**WHAT YOU HAVE TO DO**
Only the pictures are dropped. Restate each line below word for word.

*** Opening GIVEN INFORMATION ***

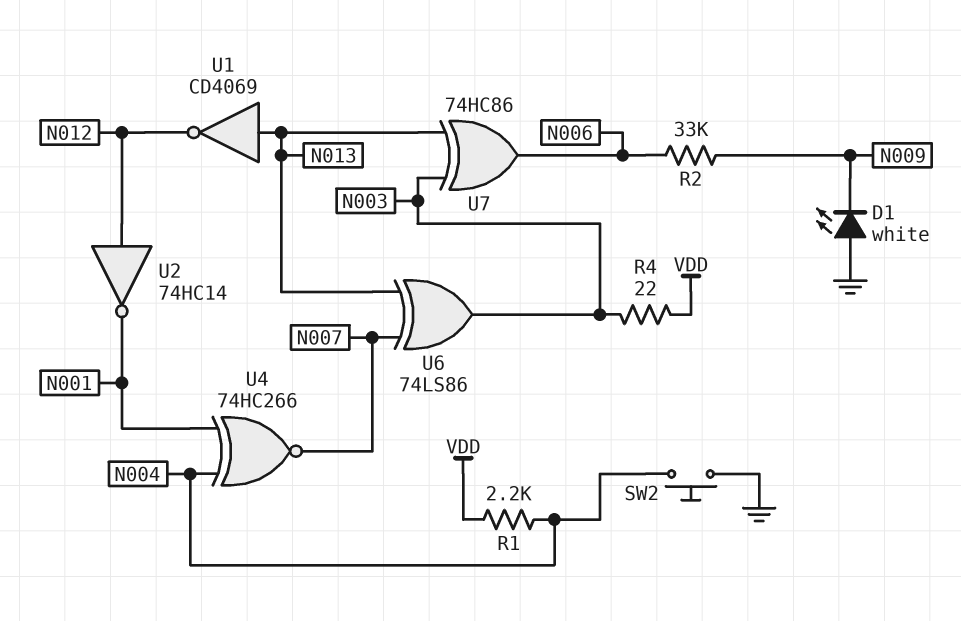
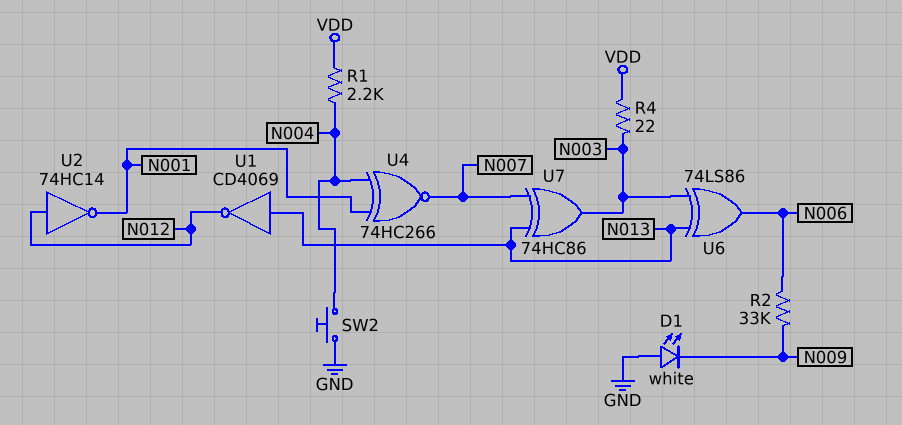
U6: XOR 74LS86 (in N007, in N013, out N003) -> XOR 74LS86 (in N003, in N013, out N006)
U7: XOR 74HC86 (in N003, in N013, out N006) -> XOR 74HC86 (in N007, in N013, out N003)

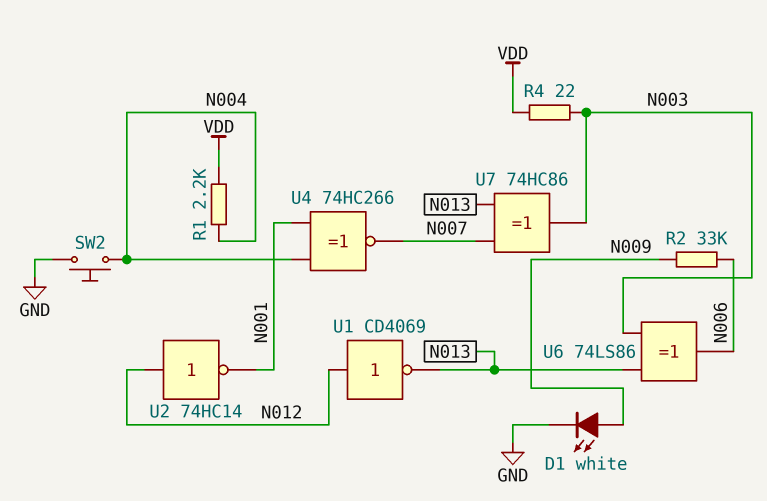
D1: LED white (A GND, K N009) -> LED white (A N009, K GND)
U1: NOT CD4069 (in N013, out N012) -> NOT CD4069 (in N012, out N013)

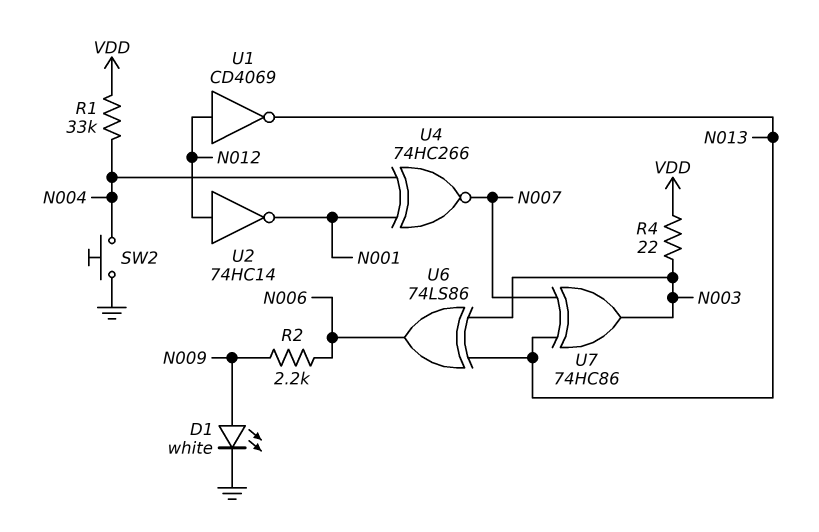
R1: 2.2k (N004, VDD) -> 33k (N004, VDD)
R2: 33k (N006, N009) -> 2.2k (N006, N009)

*** Closing GIVEN INFORMATION ***

**ANSWER SECTION**
U6: XOR 74LS86 (in N007, in N013, out N003) -> XOR 74LS86 (in N003, in N013, out N006)
U7: XOR 74HC86 (in N003, in N013, out N006) -> XOR 74HC86 (in N007, in N013, out N003)

D1: LED white (A GND, K N009) -> LED white (A N009, K GND)
U1: NOT CD4069 (in N013, out N012) -> NOT CD4069 (in N012, out N013)

R1: 2.2k (N004, VDD) -> 33k (N004, VDD)
R2: 33k (N006, N009) -> 2.2k (N006, N009)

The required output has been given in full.